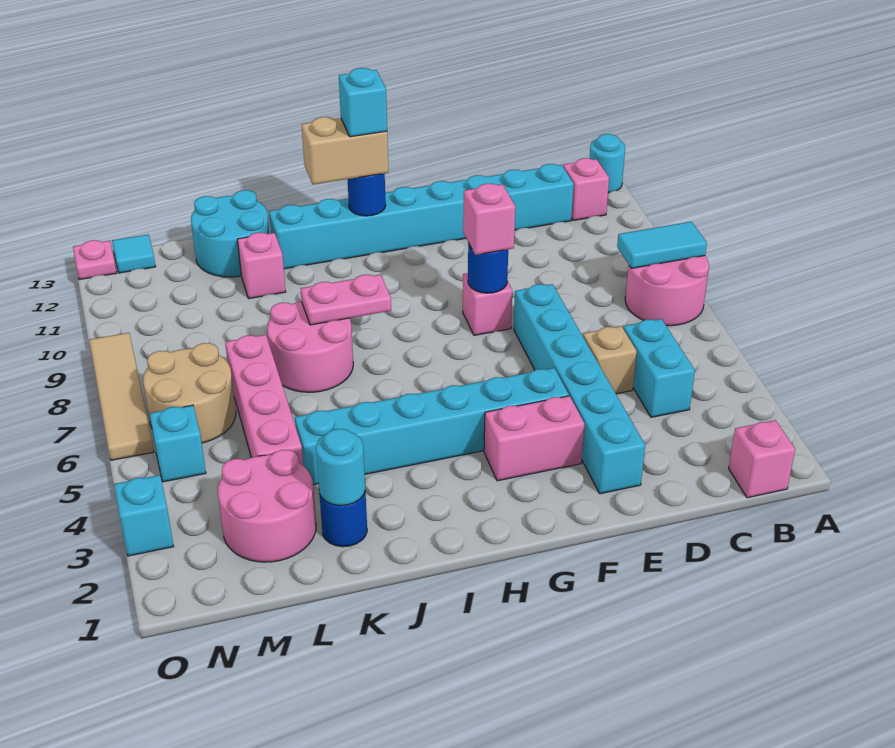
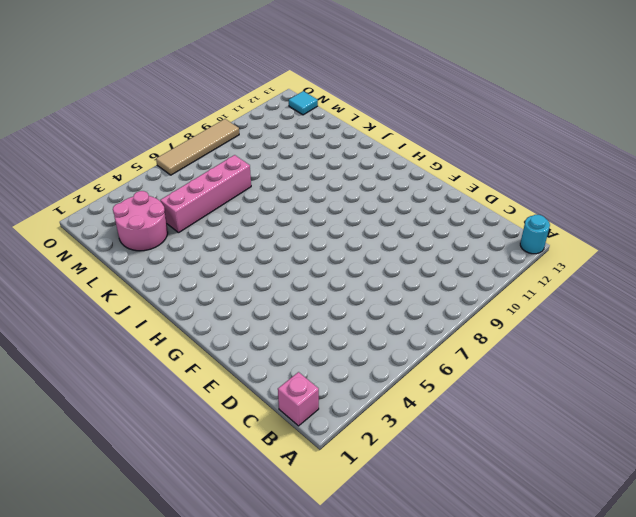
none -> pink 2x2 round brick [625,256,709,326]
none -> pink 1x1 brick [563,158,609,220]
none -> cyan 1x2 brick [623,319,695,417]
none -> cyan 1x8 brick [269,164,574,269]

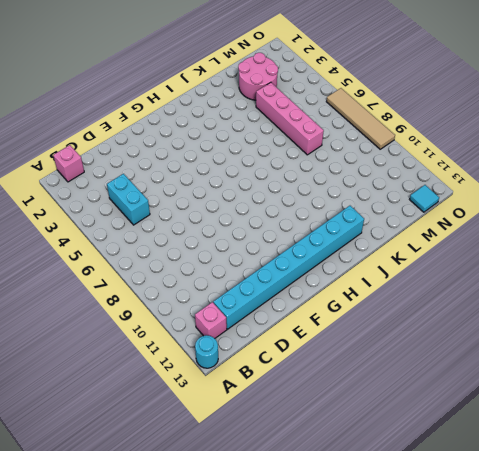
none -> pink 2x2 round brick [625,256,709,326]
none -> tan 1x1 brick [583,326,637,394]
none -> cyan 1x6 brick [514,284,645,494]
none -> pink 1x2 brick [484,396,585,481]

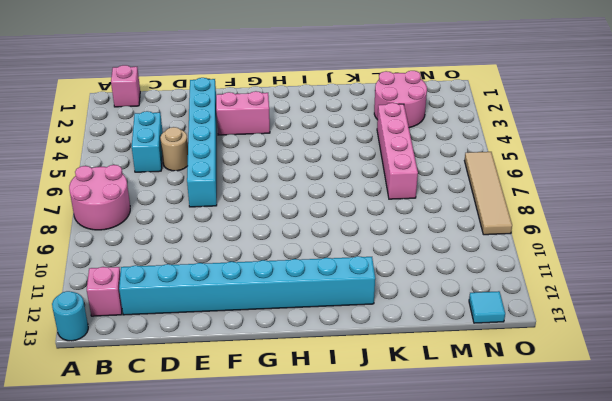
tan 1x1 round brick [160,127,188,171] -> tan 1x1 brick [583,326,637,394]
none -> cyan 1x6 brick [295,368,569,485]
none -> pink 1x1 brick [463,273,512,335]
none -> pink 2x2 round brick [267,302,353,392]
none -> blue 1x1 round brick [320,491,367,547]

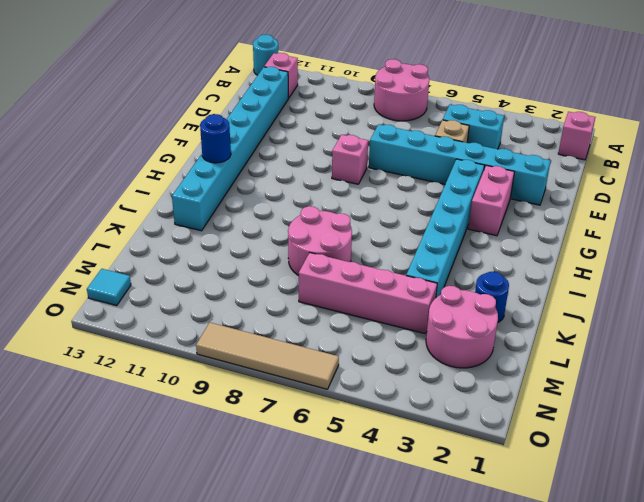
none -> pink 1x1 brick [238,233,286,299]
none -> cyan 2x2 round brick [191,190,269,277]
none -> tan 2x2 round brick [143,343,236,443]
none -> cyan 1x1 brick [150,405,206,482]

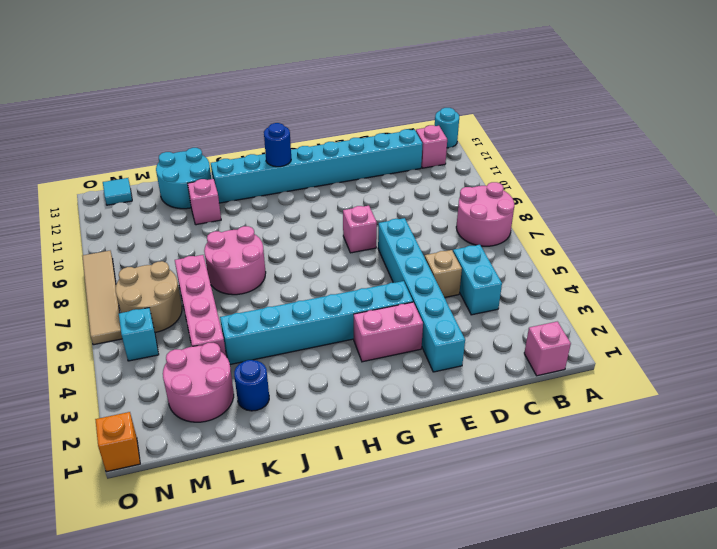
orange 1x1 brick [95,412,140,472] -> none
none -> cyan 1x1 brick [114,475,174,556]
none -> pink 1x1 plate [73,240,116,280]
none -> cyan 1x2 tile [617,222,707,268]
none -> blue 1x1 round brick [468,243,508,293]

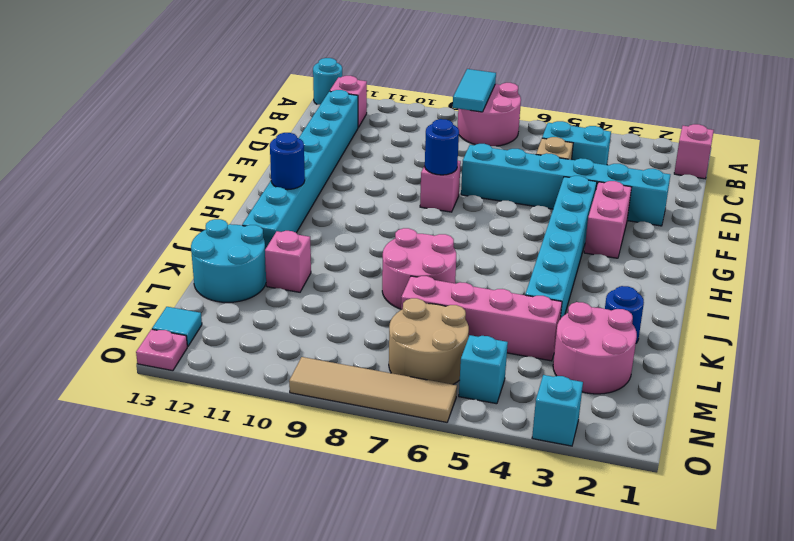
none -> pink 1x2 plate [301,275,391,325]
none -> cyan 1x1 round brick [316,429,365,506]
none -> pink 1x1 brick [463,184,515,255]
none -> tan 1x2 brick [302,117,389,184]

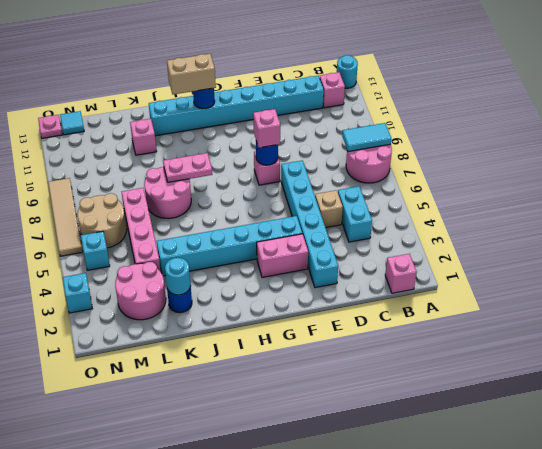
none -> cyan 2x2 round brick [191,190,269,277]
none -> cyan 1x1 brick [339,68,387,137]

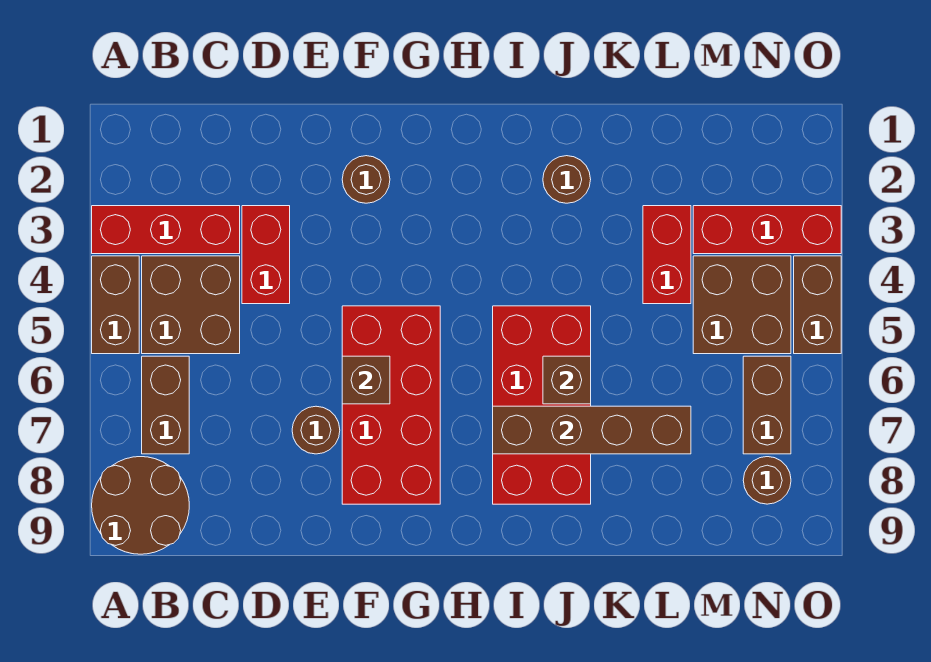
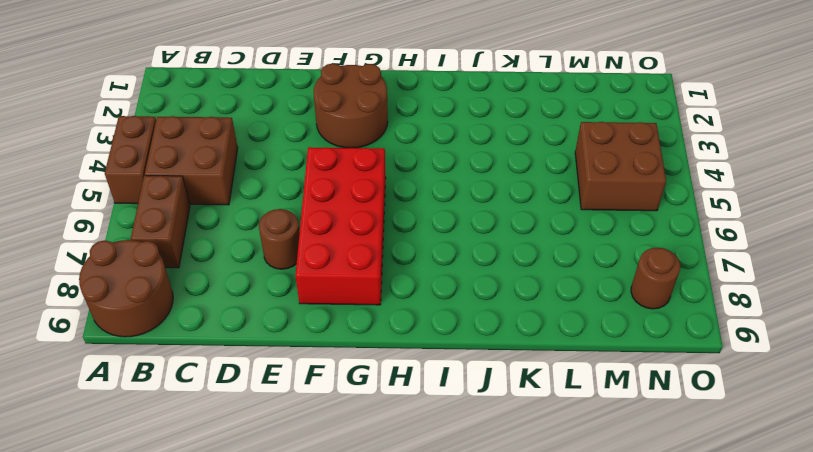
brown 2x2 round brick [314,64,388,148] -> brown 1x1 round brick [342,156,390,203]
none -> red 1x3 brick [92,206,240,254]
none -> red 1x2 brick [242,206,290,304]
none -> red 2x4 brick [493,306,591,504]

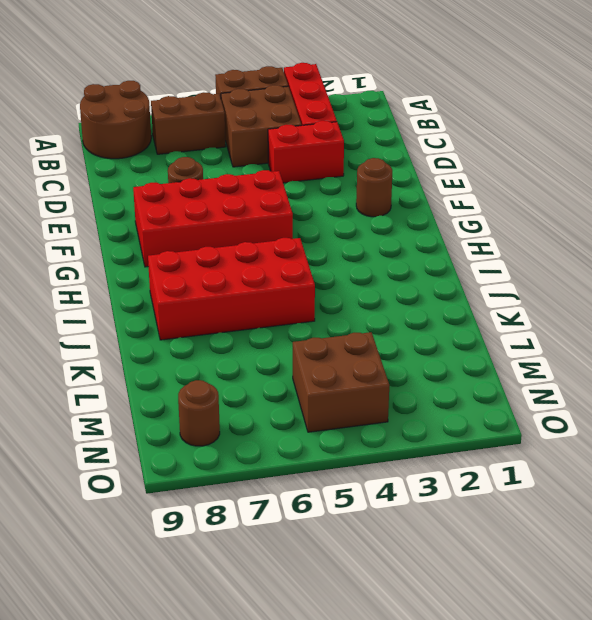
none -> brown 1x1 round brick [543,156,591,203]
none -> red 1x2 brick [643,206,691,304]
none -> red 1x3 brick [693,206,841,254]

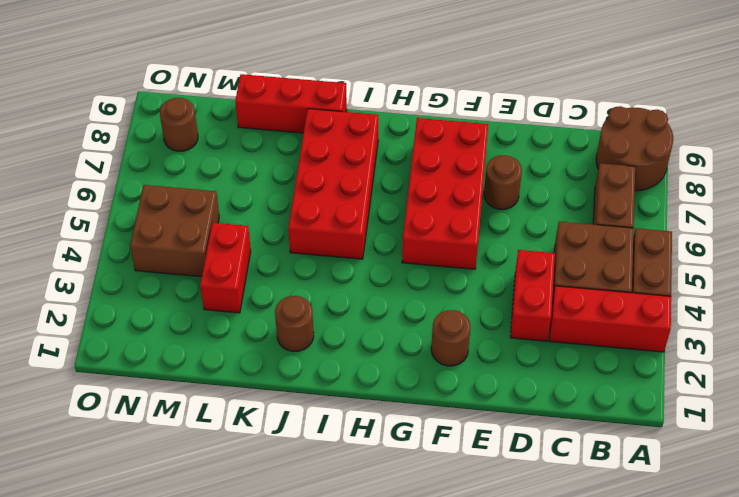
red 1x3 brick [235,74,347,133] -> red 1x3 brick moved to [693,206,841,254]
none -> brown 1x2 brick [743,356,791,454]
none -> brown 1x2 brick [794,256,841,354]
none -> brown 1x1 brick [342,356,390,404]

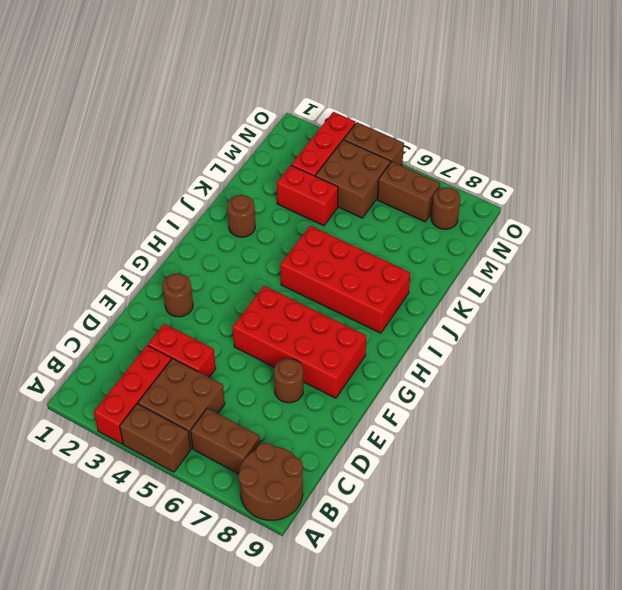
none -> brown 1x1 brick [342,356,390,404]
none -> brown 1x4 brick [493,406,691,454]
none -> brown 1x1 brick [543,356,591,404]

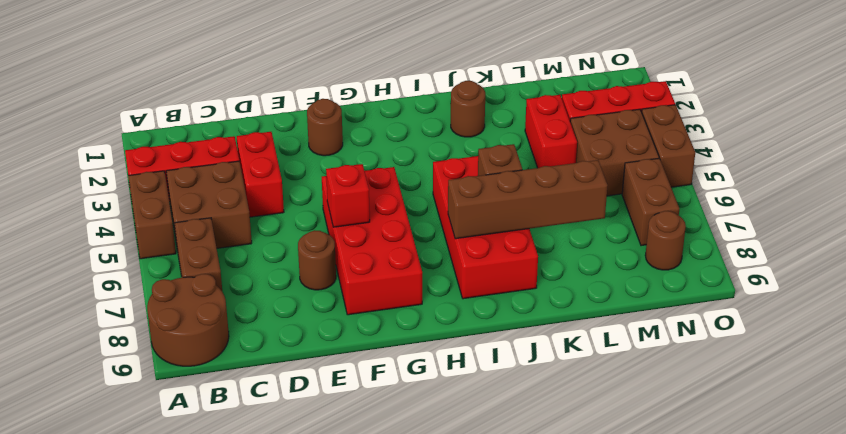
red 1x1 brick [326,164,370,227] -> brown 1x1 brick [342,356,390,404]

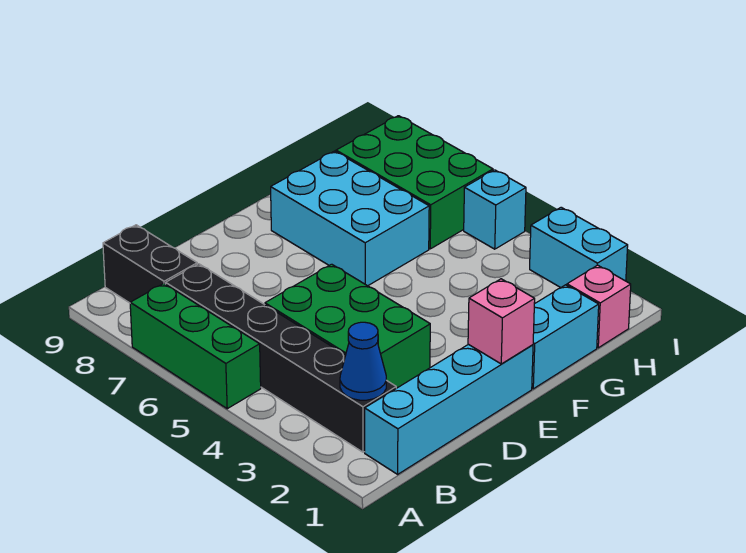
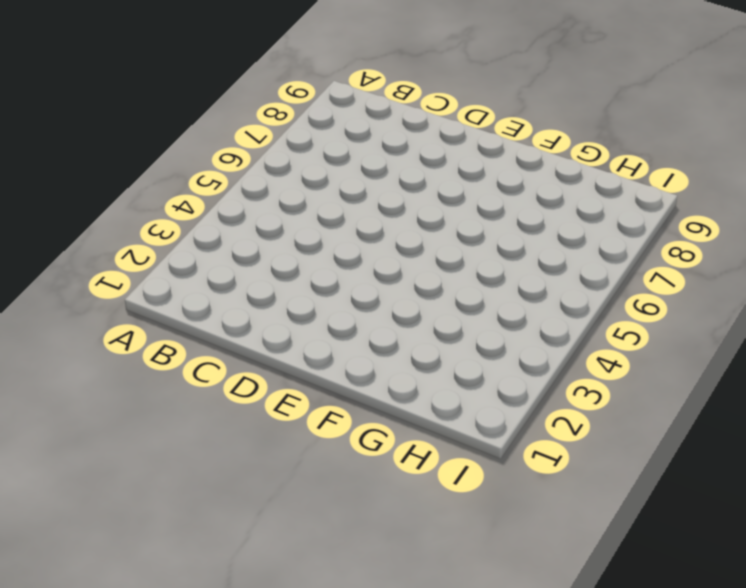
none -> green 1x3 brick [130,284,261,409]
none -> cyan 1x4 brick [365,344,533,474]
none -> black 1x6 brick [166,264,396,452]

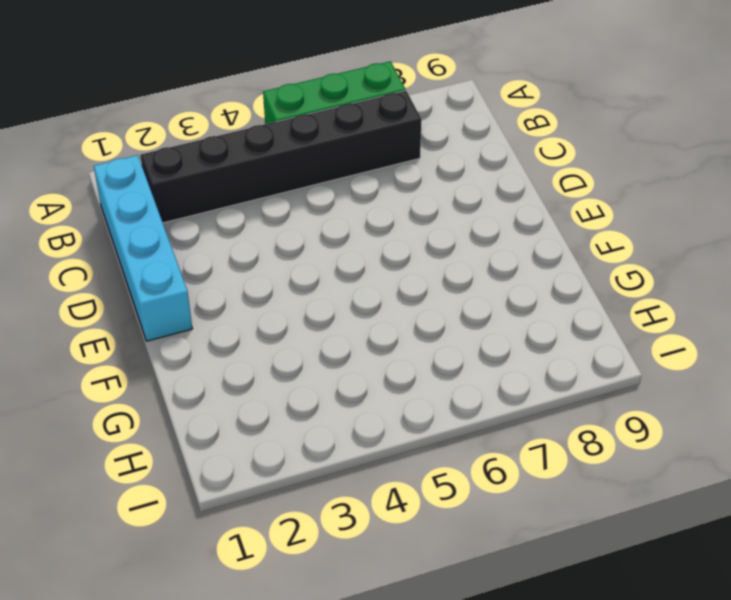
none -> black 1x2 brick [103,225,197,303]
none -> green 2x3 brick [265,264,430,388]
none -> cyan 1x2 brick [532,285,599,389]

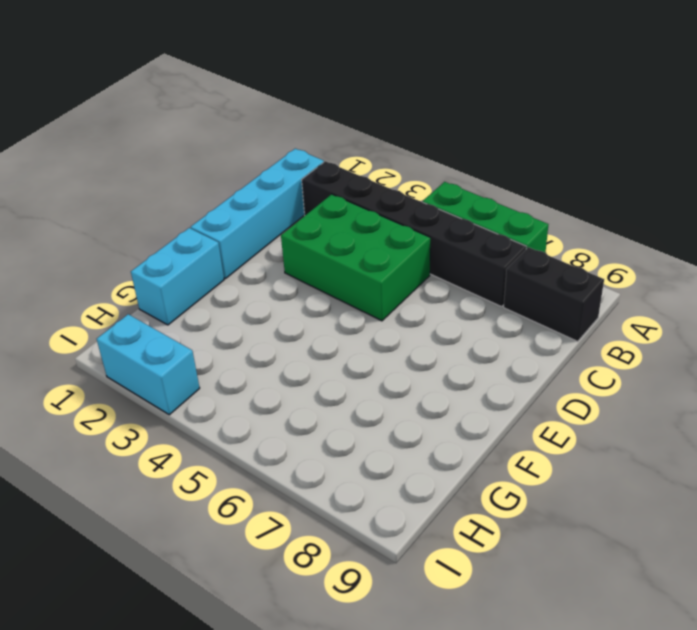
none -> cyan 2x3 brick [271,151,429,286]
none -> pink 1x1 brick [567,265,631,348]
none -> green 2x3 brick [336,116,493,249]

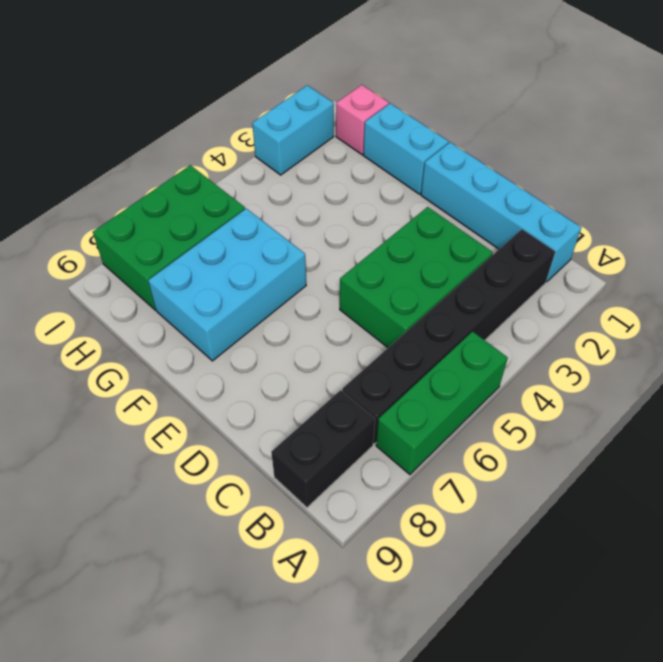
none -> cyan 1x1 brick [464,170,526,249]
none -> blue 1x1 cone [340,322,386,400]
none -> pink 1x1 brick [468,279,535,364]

+++

The required answer is each line of the data in which the word "blue" appears.

__ANSWER SECTION__
none -> blue 1x1 round brick [320,491,367,547]
none -> blue 1x1 round brick [468,243,508,293]
none -> blue 1x1 cone [340,322,386,400]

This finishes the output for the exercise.